### Supplied material ###

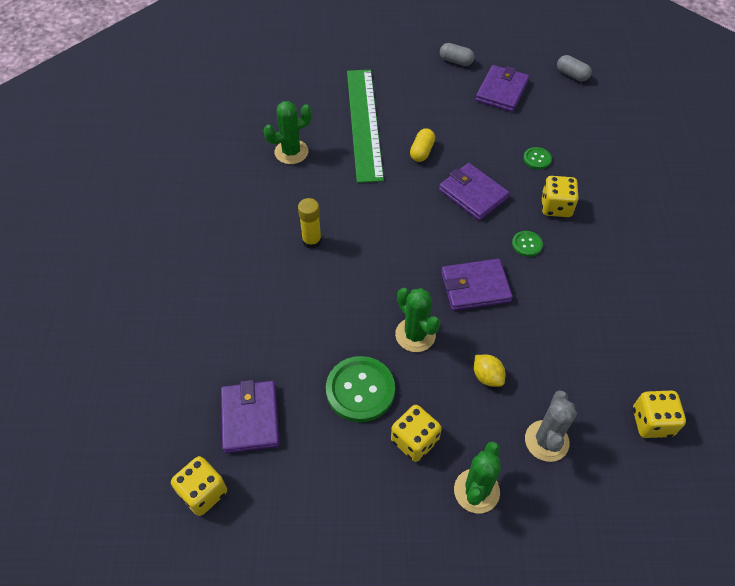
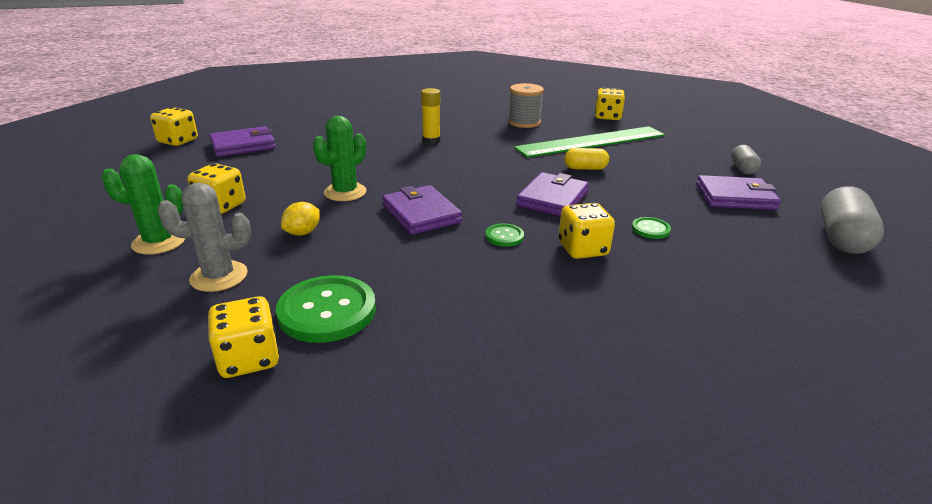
camera: 70 degrees right, 25 degrees down
(291, 152) = (524, 122): green cactus -> grey spool
(305, 86) = (607, 117): none -> yellow dice
(360, 390) = (276, 178): green button -> green button (327, 311)
(572, 75) = (842, 238): grey capsule -> grey capsule, size x1.72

###

# [Task]
Please write out all the data again word for word, but not the pictures.

# [Answer area]
camera: 70 degrees right, 25 degrees down
(291, 152) = (524, 122): green cactus -> grey spool
(305, 86) = (607, 117): none -> yellow dice
(360, 390) = (276, 178): green button -> green button (327, 311)
(572, 75) = (842, 238): grey capsule -> grey capsule, size x1.72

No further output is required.